Find "caja/turquesa <400,282> ->" in the material below, then write out that line and every line after it exactly, ending with the last one; skip the pictures.
*** Opening SUPPLIED DATA ***
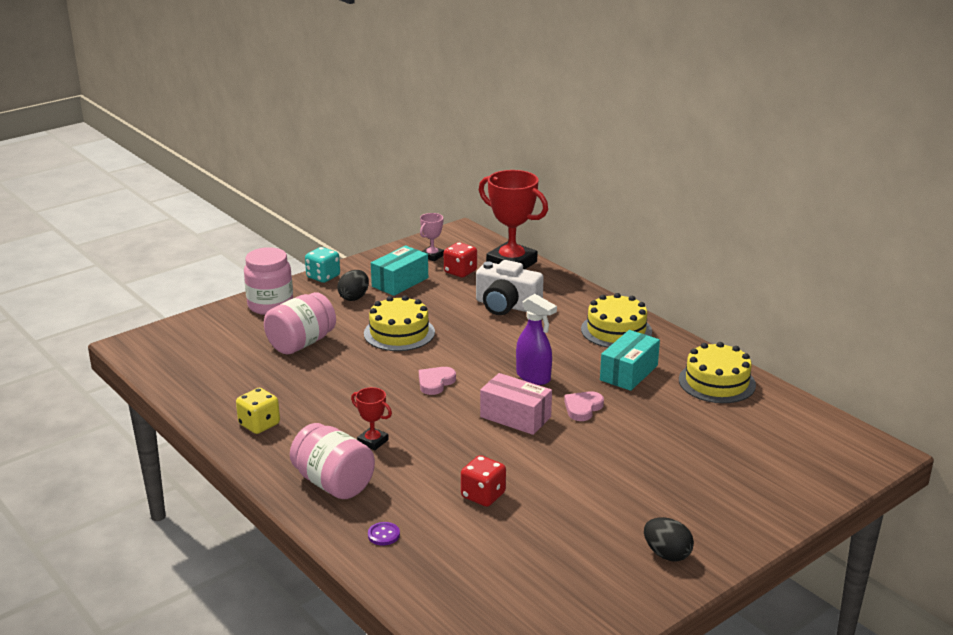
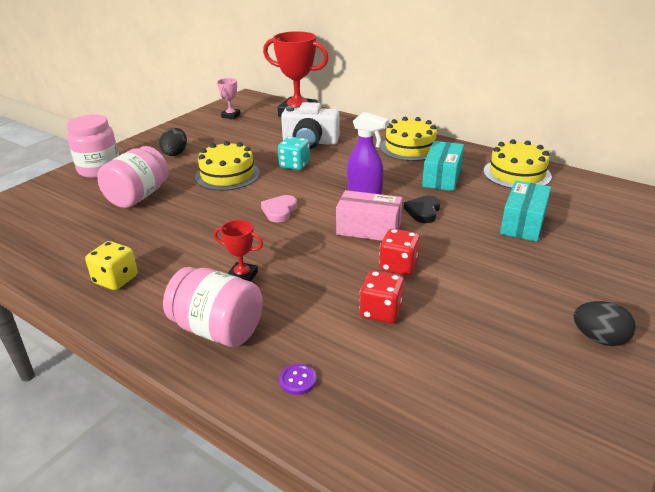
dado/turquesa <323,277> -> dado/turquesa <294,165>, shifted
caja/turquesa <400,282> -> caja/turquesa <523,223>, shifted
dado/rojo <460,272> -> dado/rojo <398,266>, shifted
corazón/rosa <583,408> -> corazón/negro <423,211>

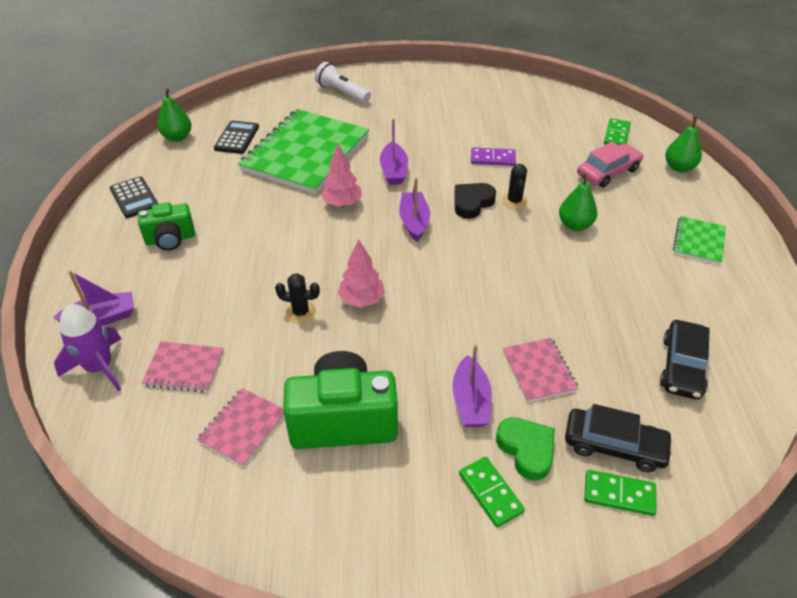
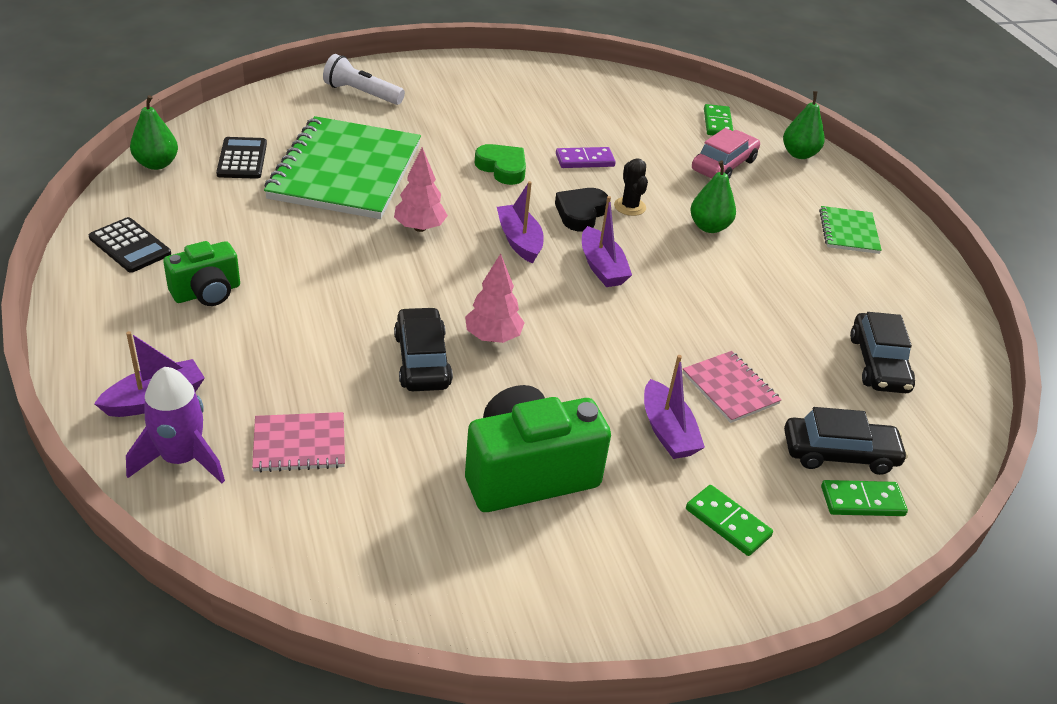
cuaderno/rosa <243,427> -> none
cactus/negro <300,312> -> coche/negro <422,360>
barco/morado <393,171> -> barco/morado <602,267>, shifted
corazón/verde <526,450> -> corazón/verde <502,168>, shifted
*** Closing SUPPLIED DATA ***
» **ANSWER BOX**
caja/turquesa <400,282> -> caja/turquesa <523,223>, shifted
dado/rojo <460,272> -> dado/rojo <398,266>, shifted
corazón/rosa <583,408> -> corazón/negro <423,211>

cuaderno/rosa <243,427> -> none
cactus/negro <300,312> -> coche/negro <422,360>
barco/morado <393,171> -> barco/morado <602,267>, shifted
corazón/verde <526,450> -> corazón/verde <502,168>, shifted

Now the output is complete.